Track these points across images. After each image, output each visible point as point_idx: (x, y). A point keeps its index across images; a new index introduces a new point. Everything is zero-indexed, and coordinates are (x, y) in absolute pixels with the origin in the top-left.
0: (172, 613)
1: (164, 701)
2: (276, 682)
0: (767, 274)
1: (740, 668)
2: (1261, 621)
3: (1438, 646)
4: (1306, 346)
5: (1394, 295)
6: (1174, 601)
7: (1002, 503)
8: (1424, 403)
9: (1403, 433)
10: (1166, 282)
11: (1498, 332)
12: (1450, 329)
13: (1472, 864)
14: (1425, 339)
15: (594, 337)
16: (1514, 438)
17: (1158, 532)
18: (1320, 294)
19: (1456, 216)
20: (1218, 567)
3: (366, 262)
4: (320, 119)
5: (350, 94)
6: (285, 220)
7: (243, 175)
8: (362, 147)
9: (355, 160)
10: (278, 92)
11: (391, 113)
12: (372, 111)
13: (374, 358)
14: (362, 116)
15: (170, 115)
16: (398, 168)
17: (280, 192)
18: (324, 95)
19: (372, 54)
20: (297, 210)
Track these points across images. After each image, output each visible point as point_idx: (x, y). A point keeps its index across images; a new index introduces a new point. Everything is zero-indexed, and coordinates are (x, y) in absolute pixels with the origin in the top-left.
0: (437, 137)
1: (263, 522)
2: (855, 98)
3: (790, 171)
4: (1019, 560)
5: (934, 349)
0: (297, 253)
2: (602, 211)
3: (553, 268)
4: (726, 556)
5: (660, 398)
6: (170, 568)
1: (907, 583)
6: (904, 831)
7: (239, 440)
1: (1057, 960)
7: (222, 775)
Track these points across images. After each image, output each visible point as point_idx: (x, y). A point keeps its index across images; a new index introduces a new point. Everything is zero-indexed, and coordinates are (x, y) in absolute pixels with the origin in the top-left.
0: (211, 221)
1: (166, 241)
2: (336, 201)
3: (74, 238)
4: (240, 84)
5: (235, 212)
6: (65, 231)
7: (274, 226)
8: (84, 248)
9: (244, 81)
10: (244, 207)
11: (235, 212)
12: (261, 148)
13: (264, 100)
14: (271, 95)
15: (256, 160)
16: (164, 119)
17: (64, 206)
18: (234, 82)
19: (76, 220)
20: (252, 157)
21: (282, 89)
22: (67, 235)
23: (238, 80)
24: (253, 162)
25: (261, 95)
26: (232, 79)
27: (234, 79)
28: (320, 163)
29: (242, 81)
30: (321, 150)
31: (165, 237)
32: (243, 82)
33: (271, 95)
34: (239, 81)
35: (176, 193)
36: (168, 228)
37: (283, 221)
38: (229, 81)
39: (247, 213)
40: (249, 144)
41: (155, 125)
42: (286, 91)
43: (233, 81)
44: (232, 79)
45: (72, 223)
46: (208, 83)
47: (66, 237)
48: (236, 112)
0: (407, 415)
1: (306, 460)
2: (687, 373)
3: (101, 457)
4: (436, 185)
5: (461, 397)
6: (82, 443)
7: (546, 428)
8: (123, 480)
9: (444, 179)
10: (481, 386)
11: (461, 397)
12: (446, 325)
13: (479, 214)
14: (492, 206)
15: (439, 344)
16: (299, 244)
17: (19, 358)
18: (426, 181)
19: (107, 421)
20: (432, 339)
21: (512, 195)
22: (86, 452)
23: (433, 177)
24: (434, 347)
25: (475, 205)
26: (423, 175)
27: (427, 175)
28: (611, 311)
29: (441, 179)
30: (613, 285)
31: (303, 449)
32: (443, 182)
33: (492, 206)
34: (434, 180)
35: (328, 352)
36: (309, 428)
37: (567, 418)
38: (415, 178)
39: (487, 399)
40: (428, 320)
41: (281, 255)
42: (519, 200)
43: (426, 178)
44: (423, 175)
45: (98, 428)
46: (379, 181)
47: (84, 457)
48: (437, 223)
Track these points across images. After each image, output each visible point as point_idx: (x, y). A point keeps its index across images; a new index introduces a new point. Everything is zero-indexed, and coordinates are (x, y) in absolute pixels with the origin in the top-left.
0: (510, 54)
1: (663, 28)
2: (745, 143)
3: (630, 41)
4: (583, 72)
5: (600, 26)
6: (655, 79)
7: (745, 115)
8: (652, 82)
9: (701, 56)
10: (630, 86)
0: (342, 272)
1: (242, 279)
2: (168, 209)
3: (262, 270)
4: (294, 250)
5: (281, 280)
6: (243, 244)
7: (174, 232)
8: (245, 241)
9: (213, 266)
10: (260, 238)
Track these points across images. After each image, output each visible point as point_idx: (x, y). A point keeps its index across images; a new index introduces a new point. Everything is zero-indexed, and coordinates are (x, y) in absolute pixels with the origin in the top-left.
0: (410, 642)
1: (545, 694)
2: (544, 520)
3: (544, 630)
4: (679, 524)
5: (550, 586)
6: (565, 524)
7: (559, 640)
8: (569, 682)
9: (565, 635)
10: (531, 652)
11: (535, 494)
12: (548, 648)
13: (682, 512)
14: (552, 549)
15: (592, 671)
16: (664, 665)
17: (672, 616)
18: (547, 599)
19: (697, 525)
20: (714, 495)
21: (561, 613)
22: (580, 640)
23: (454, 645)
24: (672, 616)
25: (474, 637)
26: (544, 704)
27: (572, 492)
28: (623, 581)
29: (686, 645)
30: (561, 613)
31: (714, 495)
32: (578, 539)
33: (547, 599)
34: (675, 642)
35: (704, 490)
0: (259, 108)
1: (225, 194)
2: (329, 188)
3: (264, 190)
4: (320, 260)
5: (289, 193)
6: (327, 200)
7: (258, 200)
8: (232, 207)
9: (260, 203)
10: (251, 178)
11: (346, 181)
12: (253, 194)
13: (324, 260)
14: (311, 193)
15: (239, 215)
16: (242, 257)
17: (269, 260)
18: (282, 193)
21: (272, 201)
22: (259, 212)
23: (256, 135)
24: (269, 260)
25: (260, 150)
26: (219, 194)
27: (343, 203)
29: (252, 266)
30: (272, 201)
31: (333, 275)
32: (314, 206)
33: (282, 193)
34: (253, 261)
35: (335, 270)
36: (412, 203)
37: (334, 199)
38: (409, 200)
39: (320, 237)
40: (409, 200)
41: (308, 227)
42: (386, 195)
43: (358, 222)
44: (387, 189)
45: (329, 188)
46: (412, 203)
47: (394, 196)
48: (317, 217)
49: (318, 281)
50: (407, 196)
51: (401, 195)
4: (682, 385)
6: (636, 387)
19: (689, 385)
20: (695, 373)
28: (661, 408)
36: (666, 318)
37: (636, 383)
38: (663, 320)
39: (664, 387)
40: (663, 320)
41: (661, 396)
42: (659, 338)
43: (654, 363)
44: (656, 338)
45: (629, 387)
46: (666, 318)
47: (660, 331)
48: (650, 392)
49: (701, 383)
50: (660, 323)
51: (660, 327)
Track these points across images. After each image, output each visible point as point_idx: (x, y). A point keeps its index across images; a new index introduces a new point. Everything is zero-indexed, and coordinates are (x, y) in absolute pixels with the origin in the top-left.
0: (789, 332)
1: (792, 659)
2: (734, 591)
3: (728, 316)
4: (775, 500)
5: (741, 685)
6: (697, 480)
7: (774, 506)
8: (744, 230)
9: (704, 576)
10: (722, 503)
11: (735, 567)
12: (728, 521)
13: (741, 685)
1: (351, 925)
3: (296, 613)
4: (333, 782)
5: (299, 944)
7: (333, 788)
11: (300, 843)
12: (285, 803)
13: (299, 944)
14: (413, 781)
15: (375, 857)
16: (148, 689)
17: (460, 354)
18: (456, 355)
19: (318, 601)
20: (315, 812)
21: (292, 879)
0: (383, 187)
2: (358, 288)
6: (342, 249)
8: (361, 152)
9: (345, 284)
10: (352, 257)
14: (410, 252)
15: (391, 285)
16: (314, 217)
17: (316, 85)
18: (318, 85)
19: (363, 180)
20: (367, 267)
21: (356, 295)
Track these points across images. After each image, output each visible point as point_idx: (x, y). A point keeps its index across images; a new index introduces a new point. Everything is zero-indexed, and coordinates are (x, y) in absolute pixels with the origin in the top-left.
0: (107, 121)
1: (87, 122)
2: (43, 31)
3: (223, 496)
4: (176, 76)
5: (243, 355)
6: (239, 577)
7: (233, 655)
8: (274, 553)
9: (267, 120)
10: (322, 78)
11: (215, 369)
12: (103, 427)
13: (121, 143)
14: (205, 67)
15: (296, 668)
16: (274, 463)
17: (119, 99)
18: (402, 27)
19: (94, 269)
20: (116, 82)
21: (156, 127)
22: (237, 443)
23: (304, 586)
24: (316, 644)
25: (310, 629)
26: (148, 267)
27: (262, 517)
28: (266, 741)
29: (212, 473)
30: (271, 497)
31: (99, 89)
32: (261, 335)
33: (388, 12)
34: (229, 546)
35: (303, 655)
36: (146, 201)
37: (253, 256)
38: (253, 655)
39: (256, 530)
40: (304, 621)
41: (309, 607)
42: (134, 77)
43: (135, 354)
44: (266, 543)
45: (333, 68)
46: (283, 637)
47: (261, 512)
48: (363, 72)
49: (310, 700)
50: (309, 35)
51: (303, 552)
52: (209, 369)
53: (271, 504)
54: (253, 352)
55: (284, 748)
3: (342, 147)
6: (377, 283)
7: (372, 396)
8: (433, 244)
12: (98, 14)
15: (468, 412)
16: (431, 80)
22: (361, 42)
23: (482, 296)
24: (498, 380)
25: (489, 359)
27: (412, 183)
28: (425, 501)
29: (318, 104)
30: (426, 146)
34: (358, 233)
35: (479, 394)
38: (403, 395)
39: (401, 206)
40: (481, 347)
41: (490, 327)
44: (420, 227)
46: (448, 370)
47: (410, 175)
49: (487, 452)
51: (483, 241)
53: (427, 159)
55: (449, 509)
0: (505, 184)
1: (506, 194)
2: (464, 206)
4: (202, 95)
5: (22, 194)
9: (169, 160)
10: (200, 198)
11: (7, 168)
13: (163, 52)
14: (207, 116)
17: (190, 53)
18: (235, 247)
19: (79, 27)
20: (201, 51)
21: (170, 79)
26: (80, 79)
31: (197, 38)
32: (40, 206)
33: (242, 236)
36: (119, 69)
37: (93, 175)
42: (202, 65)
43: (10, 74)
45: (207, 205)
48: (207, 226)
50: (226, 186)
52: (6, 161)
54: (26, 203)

::::::::

— Stated problem —
Copy the records exactly, from the line containing "36: (412, 203)" through the line containing "51: (660, 327)", including both of those lines.

— Solution to the exercise —
36: (412, 203)
37: (334, 199)
38: (409, 200)
39: (320, 237)
40: (409, 200)
41: (308, 227)
42: (386, 195)
43: (358, 222)
44: (387, 189)
45: (329, 188)
46: (412, 203)
47: (394, 196)
48: (317, 217)
49: (318, 281)
50: (407, 196)
51: (401, 195)
4: (682, 385)
6: (636, 387)
19: (689, 385)
20: (695, 373)
28: (661, 408)
36: (666, 318)
37: (636, 383)
38: (663, 320)
39: (664, 387)
40: (663, 320)
41: (661, 396)
42: (659, 338)
43: (654, 363)
44: (656, 338)
45: (629, 387)
46: (666, 318)
47: (660, 331)
48: (650, 392)
49: (701, 383)
50: (660, 323)
51: (660, 327)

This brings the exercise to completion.